## [Recorded information]

- - - - - - -

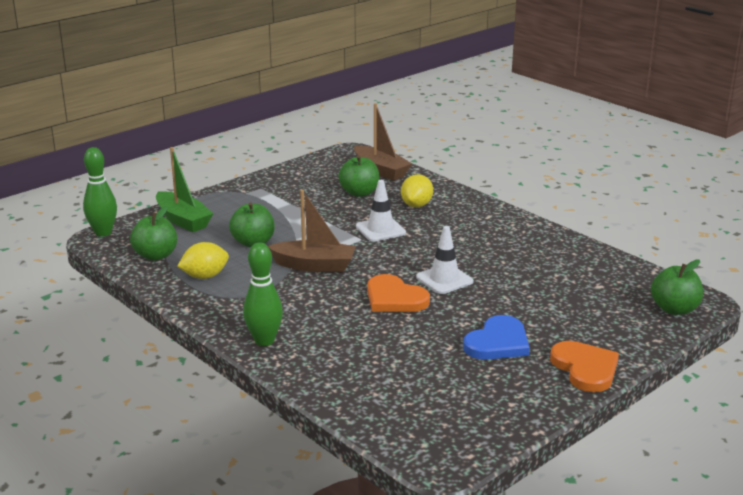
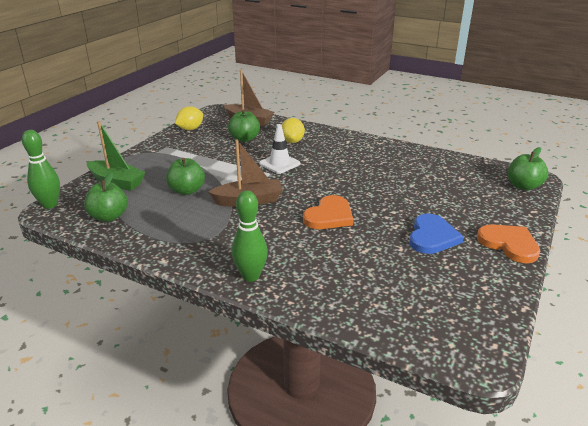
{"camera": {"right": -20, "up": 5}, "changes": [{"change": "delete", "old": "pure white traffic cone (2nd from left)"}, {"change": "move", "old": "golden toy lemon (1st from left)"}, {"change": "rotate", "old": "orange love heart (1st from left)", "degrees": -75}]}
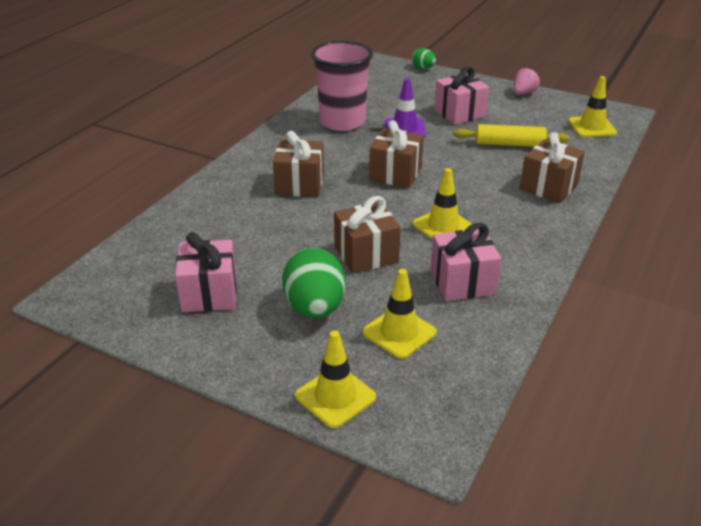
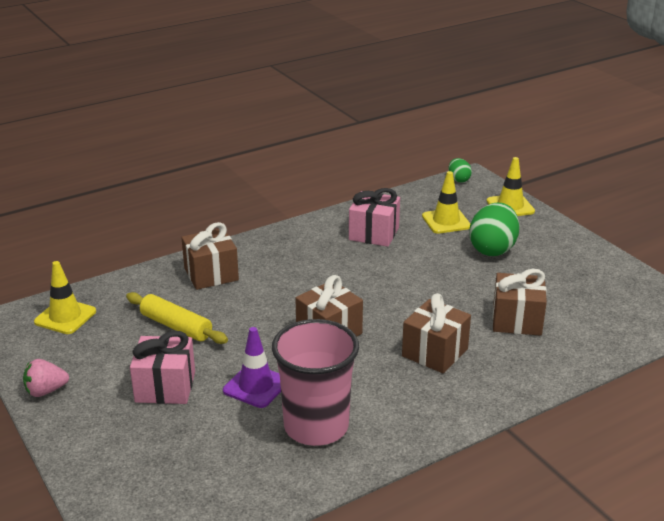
{"camera": {"right": -150, "up": -5}, "changes": [{"change": "delete", "old": "rose-pink wrapped gift (1st from left)"}, {"change": "delete", "old": "golden traffic cone (3rd from left)"}, {"change": "move", "old": "russet wrapped gift (2nd from left in the first image)", "new": "russet wrapped gift (4th from left)"}, {"change": "move", "old": "green toy egg (2nd from left in the first image)", "new": "green toy egg (1st from left)"}]}
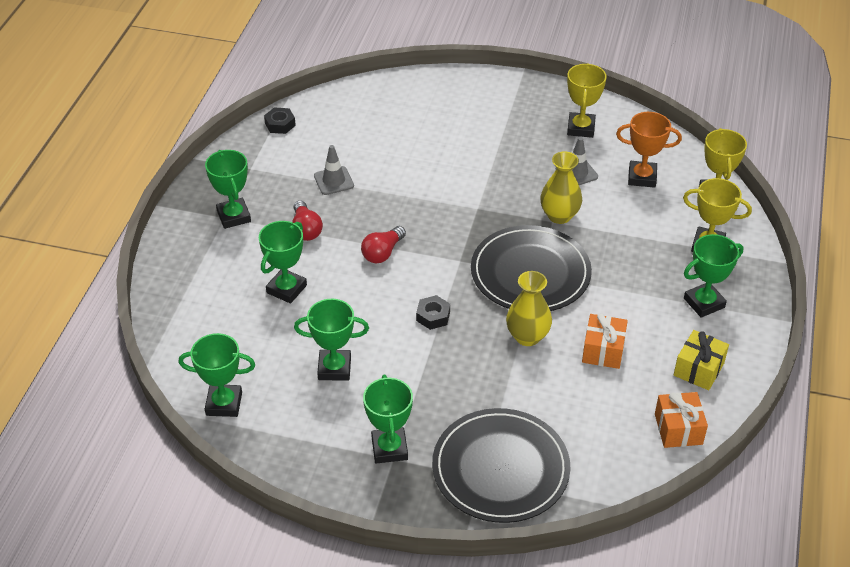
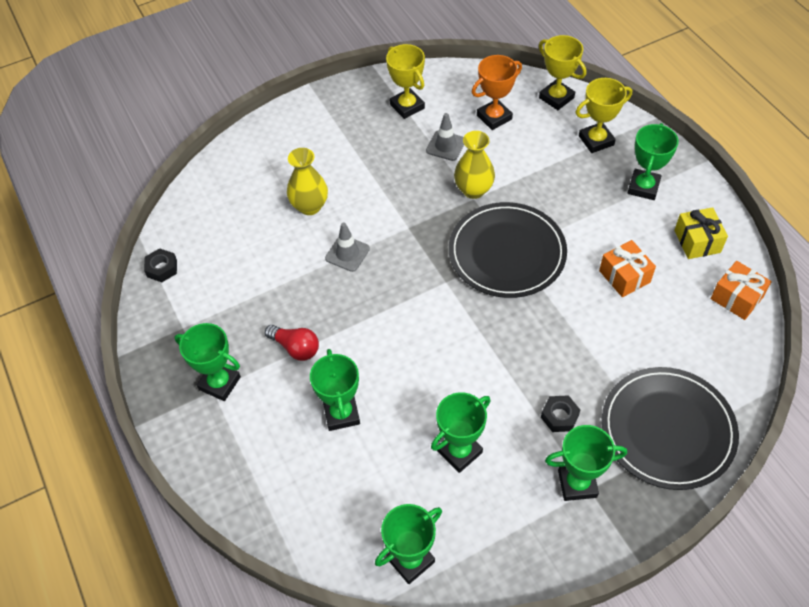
{"camera": {"right": -40, "up": 10}, "changes": [{"change": "delete", "old": "red lightbulb (2nd from left)"}, {"change": "move", "old": "grey traffic cone (1st from left)"}, {"change": "move", "old": "black nut (2nd from left)"}, {"change": "move", "old": "golden tall vase (1st from left)"}, {"change": "rotate", "old": "green trophy (5th from left)", "degrees": -45}]}
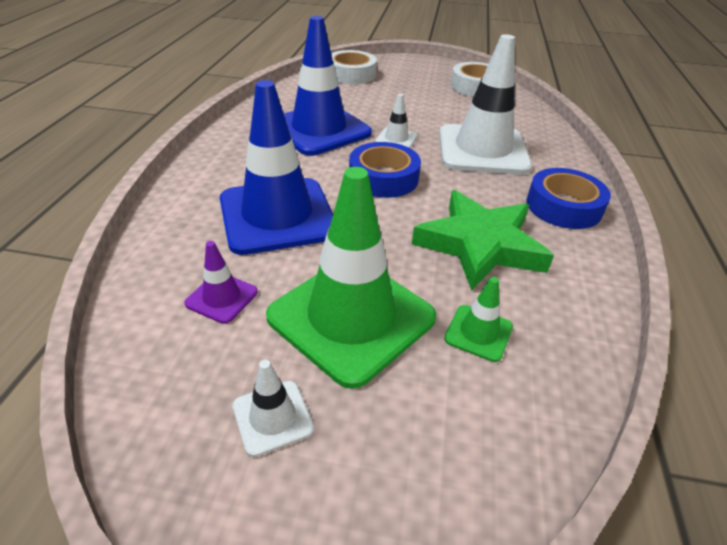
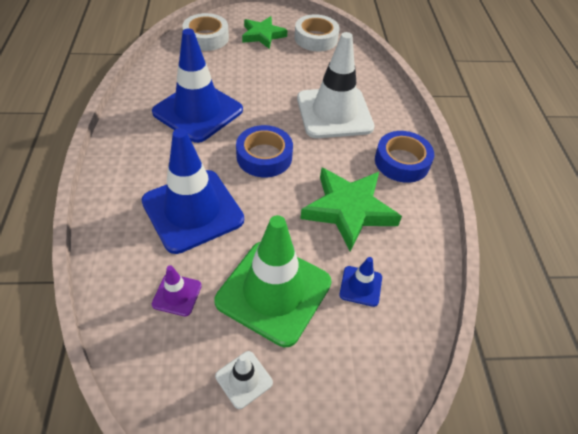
{"camera": {"right": -15, "up": 10}, "changes": [{"change": "delete", "old": "pure white traffic cone (2nd from left)"}, {"change": "insert", "new": "green star shape (1st from left)"}, {"change": "recolor", "old": "green traffic cone (2nd from left)", "new": "royal blue traffic cone (3rd from left)"}]}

- - - - - - -

## [Problem statement]
Images are to be skipped, and each line above is to be returned exactly.

## [Response]
{"camera": {"right": -20, "up": 5}, "changes": [{"change": "delete", "old": "pure white traffic cone (2nd from left)"}, {"change": "move", "old": "golden toy lemon (1st from left)"}, {"change": "rotate", "old": "orange love heart (1st from left)", "degrees": -75}]}
{"camera": {"right": -150, "up": -5}, "changes": [{"change": "delete", "old": "rose-pink wrapped gift (1st from left)"}, {"change": "delete", "old": "golden traffic cone (3rd from left)"}, {"change": "move", "old": "russet wrapped gift (2nd from left in the first image)", "new": "russet wrapped gift (4th from left)"}, {"change": "move", "old": "green toy egg (2nd from left in the first image)", "new": "green toy egg (1st from left)"}]}
{"camera": {"right": -40, "up": 10}, "changes": [{"change": "delete", "old": "red lightbulb (2nd from left)"}, {"change": "move", "old": "grey traffic cone (1st from left)"}, {"change": "move", "old": "black nut (2nd from left)"}, {"change": "move", "old": "golden tall vase (1st from left)"}, {"change": "rotate", "old": "green trophy (5th from left)", "degrees": -45}]}
{"camera": {"right": -15, "up": 10}, "changes": [{"change": "delete", "old": "pure white traffic cone (2nd from left)"}, {"change": "insert", "new": "green star shape (1st from left)"}, {"change": "recolor", "old": "green traffic cone (2nd from left)", "new": "royal blue traffic cone (3rd from left)"}]}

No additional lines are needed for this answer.